• Short problem:
Gather each line in the entries below that contains the string "kern". Case counts.
** Start of Data for this exercise **
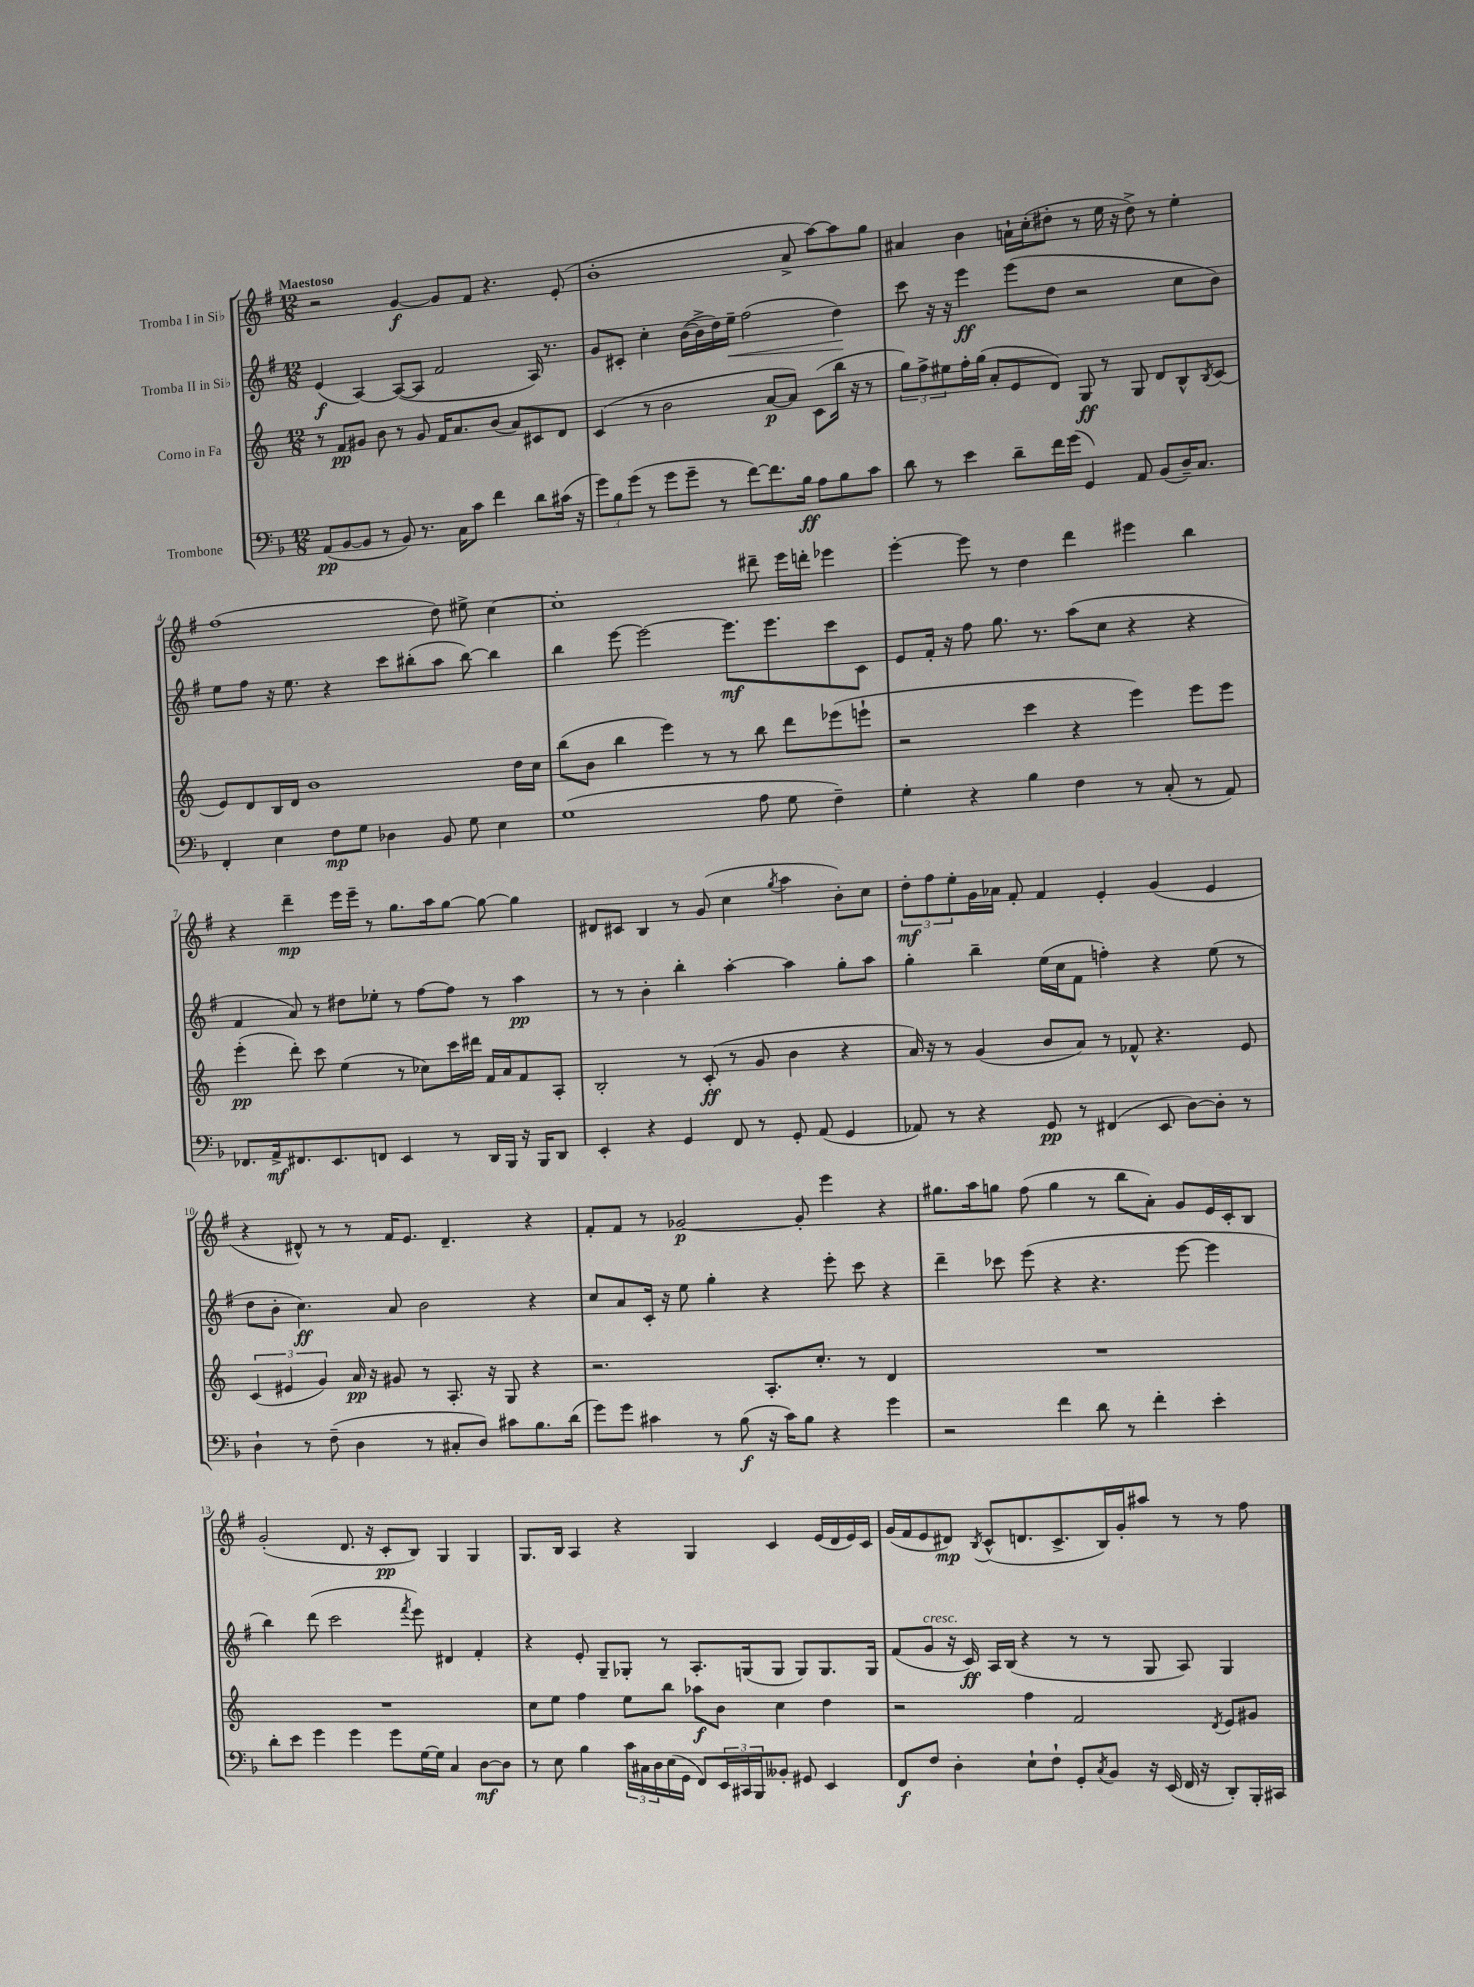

**kern	**dynam	**kern	**dynam	**kern	**dynam	**kern	**dynam
*part4	*part4	*part3	*part3	*part2	*part2	*part1	*part1
*staff4	*staff4	*staff3	*staff3	*staff2	*staff2	*staff1	*staff1
*I"Trombone	*	*I"Corno in Fa	*	*I"Tromba II in Si♭	*	*I"Tromba I in Si♭	*
*clefF4	*	*clefG2	*	*clefG2	*	*clefG2	*
*k[b-]	*	*k[]	*	*k[f#]	*	*k[f#]	*
*M12/8	*	*M12/8	*	*M12/8	*	*M12/8	*
=1	=1	=1	=1	=1	=1	=1	=1
!	!	!	!	!	!	!LO:TX:a:B:t=Maestoso	!
(8AA/L	pp	8r	.	(4e/	f	2r	.
[8BB-/	.	8f/L	pp	.	.	.	.
8BB-/J]	.	8g#X/J	.	[4A/)	.	.	.
8r	.	8b\	.	.	.	.	.
8BB-/)	.	8r	.	(8A/L_	.	[4g/	f
8.r	.	8g#/	.	8A/J]	.	.	.
.	.	16f/KL	.	2f#/	.	8g/L]	.
16C\KL	.	8.a/	.	.	.	.	.
8c\J	.	.	.	.	.	8f#/J	.
4f\	.	(8b/J	.	.	.	4.r	.
.	.	8a/L)	.	.	.	.	.
8d\L	.	8c#X/	.	16A/)	.	.	.
.	.	.	.	8.r	.	.	.
(16c#X\Jk	.	8d/J	.	.	.	(8e'/	.
16r	.	.	.	.	.	.	.
=2	=2	=2	=2	=2	=2	=2	=2
12g\L)	.	(4c/	.	8g/L	.	1b'	.
12B-\	.	.	.	.	.	.	.
.	.	.	.	8c#X'/J	.	.	.
(12g\J	.	.	.	.	.	.	.
8r	.	8r	.	4cc'\	.	.	.
8g\L	.	2b\	.	.	.	.	.
8g~\J	.	.	.	([16b\LL	.	.	.
.	.	.	.	16b^\]	.	.	.
8r	.	.	.	16dd\)	.	.	.
!	!	!	!	!	!LO:HP:b	!	!
.	.	.	.	16ee~\JJ	<	.	.
[8f\L)	.	.	.	(2ff#\	.	.	.
8.f\]	.	[8a/L	p	.	.	.	.
.	.	8a/J])	.	.	.	8a^/	.
16B-\Jk	ff	.	.	.	.	.	.
8A\L	.	(8c\L	.	.	.	[8aa\L)	.
8B-\	.	16bb\Jk	.	4dd\)	.	8aa\]	.
.	.	16r	.	.	.	.	.
8c\J	.	8r	.	.	.	8gg\J	.
.	.	.	.	.	[	.	.
=3	=3	=3	=3	=3	=3	=3	=3
8d\	.	12gg\L)	.	8ccc\	.	4a#X/	.
.	.	12ff^\	.	.	.	.	.
8r	.	.	.	16r	.	.	.
.	.	12ee#X\	.	.	.	.	.
.	.	.	.	16r	.	.	.
4e\	.	16ff'\L	.	4eee\	ff	4b\	.
.	.	(16gg\JJ	.	.	.	.	.
.	.	8a'/L	.	.	.	.	.
8d~\L	.	8e/	.	(8eee\L	.	16an`\LL	.
.	.	.	.	.	.	(16cc'\J	.
16f\L	.	8d/J)	.	8dd\J	.	8dd#X'\J	.
(16g\JJ	.	.	.	.	.	.	.
4GG/)	.	8G/	ff	2r	.	8r	.
.	.	8r	.	.	.	16ee\	.
.	.	.	.	.	.	16r	.
8AA/	.	8G/	.	.	.	8dd#^\)	.
(8BB-/L	.	8d/L	.	.	.	8r	.
16D~/K)	.	8B^^/	.	8cc\L	.	4ee'\	.
8.C/J	.	.	.	.	.	.	.
.	.	8qB/	.	.	.	.	.
.	.	(8c/J	.	8b\J)	.	.	.
!!LO:LB:g=z
=4	=4	=4	=4	=4	=4	=4	=4
4FF'/	.	8e/L)	.	8ee\L	.	(1ff#	.
.	.	8d/	.	8ff#\J	.	.	.
4E\	.	16B/L	.	16r	.	.	.
.	.	16d/JJ	.	8.ee\	.	.	.
.	.	1b	.	.	.	.	.
8F\L	mp	.	.	4r	.	.	.
8G\J	.	.	.	.	.	.	.
4D-X\	.	.	.	8ccc\L	.	.	.
.	.	.	.	(8bb#X'\	.	.	.
8BB-/	.	.	.	8aa\J	.	8dd\)	.
8G\	.	.	.	[8bb#\)	.	8ee#X^\	.
4E\	.	.	.	4bb#\]	.	[4cc\	.
.	.	16dd\LL	.	.	.	.	.
.	.	16cc\JJ	.	.	.	.	.
=5	=5	=5	=5	=5	=5	=5	=5
(1G	.	(8bb\L	.	4bb\	.	1cc']	.
.	.	8b\J	.	.	.	.	.
.	.	4bb\	.	[8eee\	.	.	.
.	.	.	.	2eee\_	.	.	.
.	.	4eee\)	.	.	.	.	.
.	.	8r	.	.	.	.	.
.	.	8r	.	8.eee\L]	mf	.	.
8A\	.	8bb\	.	.	.	8ddd#X~\	.
.	.	.	.	8.eee\	.	.	.
8G\	.	8ddd\L	.	.	.	16eee\LL	.
.	.	.	.	.	.	16dddn'\JJ	.
4F~\)	.	(8eee-X\	.	8ccc\	.	4eee-X\	.
.	.	8eeen`\J	.	8c\J	.	.	.
=6	=6	=6	=6	=6	=6	=6	=6
4G'\	.	2r	.	8e/L	.	[4eee'\	.
.	.	.	.	16f#'/Jk	.	.	.
.	.	.	.	16r	.	.	.
4r	.	.	.	8ff#\	.	8eee\]	.
.	.	.	.	8.gg\	.	8r	.
4B-\	.	4ccc\	.	.	.	4dd\	.
.	.	.	.	8.r	.	.	.
4F\	.	4r	.	(8aa\L	.	4ddd\	.
.	.	.	.	8cc\J	.	.	.
8r	.	4eee\)	.	4r	.	4eee#X\	.
(8C'/	.	.	.	.	.	.	.
8r	.	8eee\L	.	4r	.	4bb\	.
8AA/)	.	8eee\J	.	.	.	.	.
!!LO:LB:g=z
=7	=7	=7	=7	=7	=7	=7	=7
8.FF-X/L	.	(4eee'\	pp	4f#/	.	4r	.
16AA^/k	mf	.	.	.	.	.	.
8.FF#X/	.	8ddd'\)	.	8a/)	.	4ddd~\	mp
.	.	8ccc\	.	8r	.	.	.
8.EE/	.	.	.	.	.	.	.
.	.	(4ee\	.	8dd#X\L	.	16eee\LL	.
.	.	.	.	.	.	16eee~\JJ	.
8FFn/J	.	.	.	8ee-X'\J	.	8r	.
4EE/	.	8r	.	8r	.	8.gg\L	.
.	.	8cc-X\L)	.	[8ff#\L	.	.	.
.	.	.	.	.	.	16aa\k	.
8r	.	16ccc\L	.	8ff#\J]	.	[8gg\J	.
.	.	16ddd#X\JJ	.	.	.	.	.
16DD/LL	.	16f/LL	.	8r	.	8gg\_	.
16BBB-/JJ	.	16a/J	.	.	.	.	.
16r	.	8f/	.	4aa\	pp	4gg\]	.
16BBB-/KL	.	.	.	.	.	.	.
8DD/J	.	8A'/J	.	.	.	.	.
=8	=8	=8	=8	=8	=8	=8	=8
4EE'/	.	2B'/	.	8r	.	8d#X/L	.
.	.	.	.	8r	.	8c#X/J	.
4r	.	.	.	4b'\	.	4B/	.
4GG/	.	8r	.	4bb'\	.	8r	.
.	.	(8c'/	ff	.	.	(8g/	.
8FF/	.	8r	.	[4aa'\	.	4cc\	.
8r	.	8g/	.	.	.	.	.
.	.	.	.	.	.	8qgg/	.
8GG'/	.	4b\	.	4aa\]	.	4aa\	.
(8AA/	.	.	.	.	.	.	.
4GG/	.	4r	.	8gg'\L	.	8b'\L)	.
.	.	.	.	8aa\J	.	8cc\J	.
=9	=9	=9	=9	=9	=9	=9	=9
8AA-X/)	.	16a/)	.	4gg'\	.	12dd'\L	mf
.	.	16r	.	.	.	.	.
.	.	.	.	.	.	12ff#\	.
8r	.	8r	.	.	.	.	.
.	.	.	.	.	.	12ee'\	.
4r	.	(4g/	.	4bb~\	.	16g\L	.
.	.	.	.	.	.	16a-X\JJ	.
.	.	.	.	.	.	8f#'/	.
8GG/	pp	8b/L	.	(16ee\LL	.	4f#/	.
.	.	.	.	16cc\J	.	.	.
8r	.	8a/J)	.	8f#\J	.	.	.
(4FF#X/	.	8r	.	4ffn'\)	.	4e'/	.
.	.	8f-X^^/	.	.	.	.	.
8EE/	.	4.r	.	4r	.	(4g/	.
[8D\L)	.	.	.	.	.	.	.
8D'\J]	.	.	.	(8ee\	.	4e/	.
8r	.	8e/	.	8r	.	.	.
!!LO:LB:g=z
=10	=10	=10	=10	=10	=10	=10	=10
4D`\	.	(6c/	.	8dd\L	.	4r	.
.	.	.	.	8b'\J	.	.	.
.	.	6e#X/	.	.	.	.	.
8r	.	.	.	4.cc\)	ff	8d#X^^/)	.
.	.	6g/)	.	.	.	.	.
(8F~\	.	.	.	.	.	8r	.
4D\	.	16a/	pp	.	.	8r	.
.	.	16r	.	.	.	.	.
.	.	8g#X/	.	8a/	.	16f#/KL	.
.	.	.	.	.	.	8.e/J	.
8r	.	8r	.	2b\	.	.	.
8C#X'/L	.	8.A'/	.	.	.	4.d#~/	.
8D/J)	.	.	.	.	.	.	.
.	.	16r	.	.	.	.	.
8c#X\L	.	8G/	.	.	.	.	.
8.B-\	.	4r	.	4r	.	4r	.
(16d\Jk	.	.	.	.	.	.	.
=11	=11	=11	=11	=11	=11	=11	=11
8g\L)	.	2.r	.	8cc/L	.	8f#'/L	.
8g\J	.	.	.	8a/	.	8f#/J	.
4c#X\	.	.	.	16c'/Jk	.	8r	.
.	.	.	.	16r	.	.	.
.	.	.	.	8ee\	.	[2g-X/	p
8r	.	.	.	4gg'\	.	.	.
(8B-\	f	.	.	.	.	.	.
16r	.	8.A'/L	.	4r	.	.	.
16c#\KL)	.	.	.	.	.	.	.
8B-\J	.	.	.	.	.	8g-'/]	.
.	.	8.cc'/J	.	.	.	.	.
4r	.	.	.	8eee'\	.	4eee\	.
.	.	8r	.	8ccc\	.	.	.
4g\	.	4d/	.	4r	.	4r	.
=12	=12	=12	=12	=12	=12	=12	=12
2r	.	1.r	.	4ddd~\	.	8.gg#X\L	.
.	.	.	.	.	.	16aa\k	.
.	.	.	.	8ccc-X\	.	8ggn\J	.
.	.	.	.	(8eee\	.	(8ff#\	.
4f\	.	.	.	4r	.	4gg\	.
8d\	.	.	.	4.r	.	8r	.
8r	.	.	.	.	.	8bb\L	.
4f'\	.	.	.	.	.	8a'\J)	.
.	.	.	.	[8eee\	.	8g/L	.
4e'\	.	.	.	4eee\]	.	16e/L	.
.	.	.	.	.	.	16c'/J	.
.	.	.	.	.	.	8B/J	.
!!LO:LB:g=z
=13	=13	=13	=13	=13	=13	=13	=13
8d'\L	.	1.r	.	4bb\)	.	(2g'/	.
8e\J	.	.	.	.	.	.	.
4g\	.	.	.	(8ddd\	.	.	.
.	.	.	.	2ccc\	.	.	.
4g\	.	.	.	.	.	8.d/	.
.	.	.	.	.	.	16r	.
8g\L	.	.	.	.	.	8c'/L	pp
.	.	.	.	8qfff#/	.	.	.
[16G\L	.	.	.	8eee\)	.	8B/J)	.
16G\JJ]	.	.	.	.	.	.	.
4C/	.	.	.	4d#X/	.	4G/	.
[8D\L	mf	.	.	4f#'/	.	4G/	.
8D\J]	.	.	.	.	.	.	.
=14	=14	=14	=14	=14	=14	=14	=14
8r	.	8cc\L	.	4r	.	8.G/L	.
8E\	.	8ee\J	.	.	.	.	.
.	.	.	.	.	.	16B/Jk	.
4B-\	.	4ff\	.	8e'/	.	4A/	.
.	.	.	.	8G~/L	.	.	.
24c\LL	.	8ee\L	.	8G-X'/J	.	4r	.
24C#X\	.	.	.	.	.	.	.
24D\	.	.	.	.	.	.	.
(16E\	.	8bb\J	.	8r	.	.	.
16GG\JJ	.	.	.	.	.	.	.
8FF/L)	.	8aa-X\L	f	8.A'/L	.	4G/	.
24EE/L	.	8b\J	.	.	.	.	.
24CC#X/	.	.	.	.	.	.	.
.	.	.	.	(16Gn/k	.	.	.
24BBB-/J	.	.	.	.	.	.	.
8BB--X'/J	.	4cc\	.	8G/J	.	4c/	.
8GG#X/	.	.	.	8G/L)	.	.	.
4EE/	.	4dd\	.	8.G/	.	(16e/LL	.
.	.	.	.	.	.	16d/	.
.	.	.	.	.	.	16e/)	.
.	.	.	.	16G/Jk	.	16c/JJ	.
=15	=15	=15	=15	=15	=15	=15	=15
8FF/L	f	2r	.	(8f#/L	.	(16g/LL	.
.	.	.	.	.	.	16f#/J	.
!	!	!	!	!LO:TX:a:i:t=cresc.	!	!	!
8F/J	.	.	.	8g/J	.	8e/	.
4D'\	.	.	.	16r	.	8d#X/J)	mp
.	.	.	.	16c/)	ff	.	.
.	.	.	.	.	.	8qB/	.
.	.	.	.	16A/LL	.	(8c^^/L	.
.	.	.	.	(16B/JJ	.	.	.
8E`\L	.	4ff\	.	4r	.	8.dn/	.
8F`\J	.	.	.	.	.	.	.
.	.	.	.	.	.	8.c^/	.
8GG'/L	.	2f/	.	8r	.	.	.
8qC/	.	.	.	.	.	.	.
8BB-/J	.	.	.	8r	.	16B/L)	.
.	.	.	.	.	.	16g'/J	.
16r	.	.	.	8G/	.	8aa#X/J	.
(16EE/	.	.	.	.	.	.	.
16FF/	.	.	.	8A/)	.	8r	.
16r	.	.	.	.	.	.	.
.	.	8qd/	.	.	.	.	.
8DD'/L)	.	8e/L	.	4G/	.	8r	.
16BBB-'/L	.	8g#X/J	.	.	.	8ff#\	.
16CC#X/JJ	.	.	.	.	.	.	.
==	==	==	==	==	==	==	==
*-	*-	*-	*-	*-	*-	*-	*-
** End of Data for this exercise **
• Worked solution:
**kern	**dynam	**kern	**dynam	**kern	**dynam	**kern	**dynam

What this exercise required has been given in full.